## Task directions:
What you write should be an exact repeat of the lines from the one with "[(86,423),(88,430),(116,420),(113,413),(86,423)]" through the final line below, minus the pictures.

## Supplied records:

--

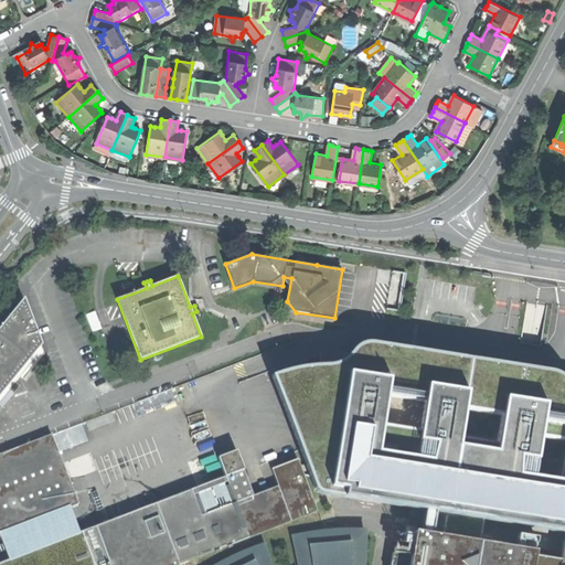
[(0,394),(13,379),(42,343),(24,298),(0,327),(0,394)]
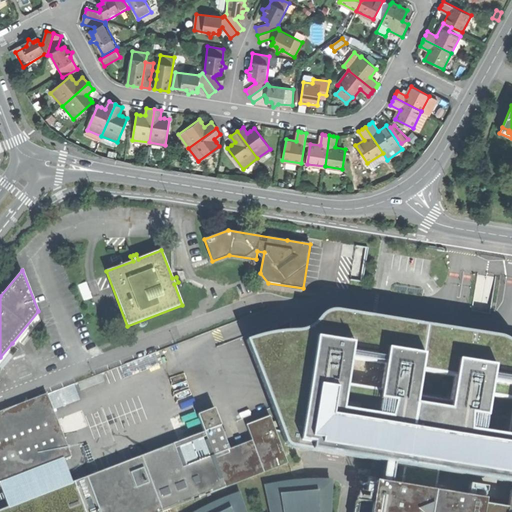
[(86,282),(79,285),(84,300),(92,297),(86,282)]
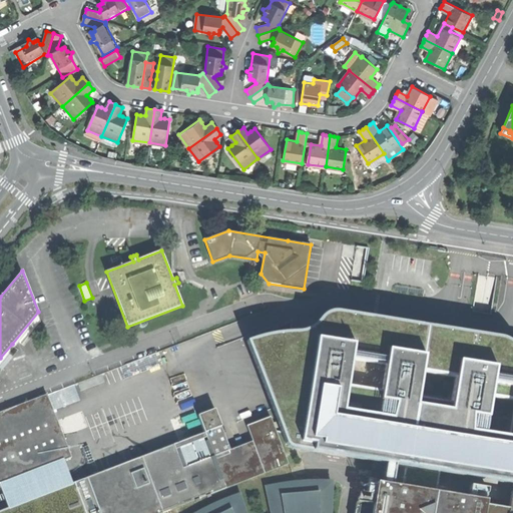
[(259,338),(246,342),(283,440),(288,445),(295,449),(384,463),(439,472),(512,484),(512,345),(503,344),(503,340),(507,340),(504,339),(501,338),(497,337),(339,312),(327,313),(325,314),(322,316),(320,318),(318,322),(315,324),(313,327),(309,329),(306,331),(302,332),(298,333),(287,333),(279,334),(272,335),(264,337),(259,338)]
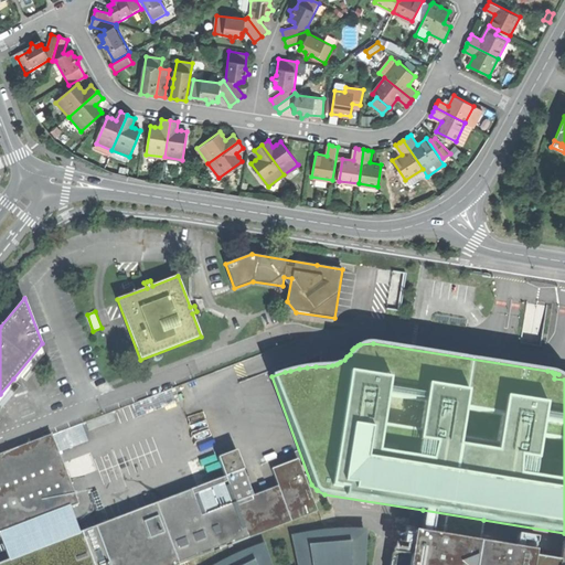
[(86,423),(88,430),(116,420),(113,413),(86,423)]
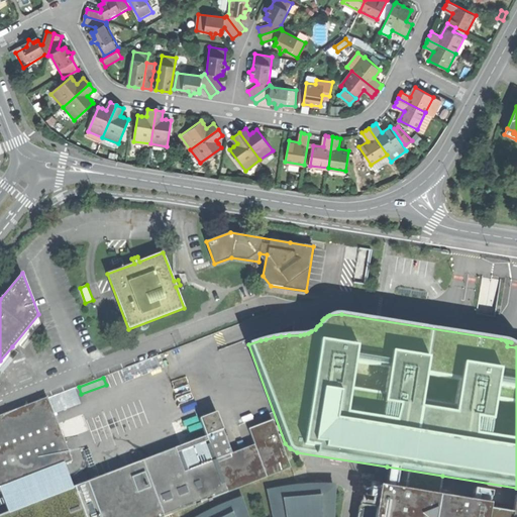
[(75,388),(47,398),(54,414),(81,403),(75,388)]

--

## Result:
[(86,423),(88,430),(116,420),(113,413),(86,423)]
[(75,388),(47,398),(54,414),(81,403),(75,388)]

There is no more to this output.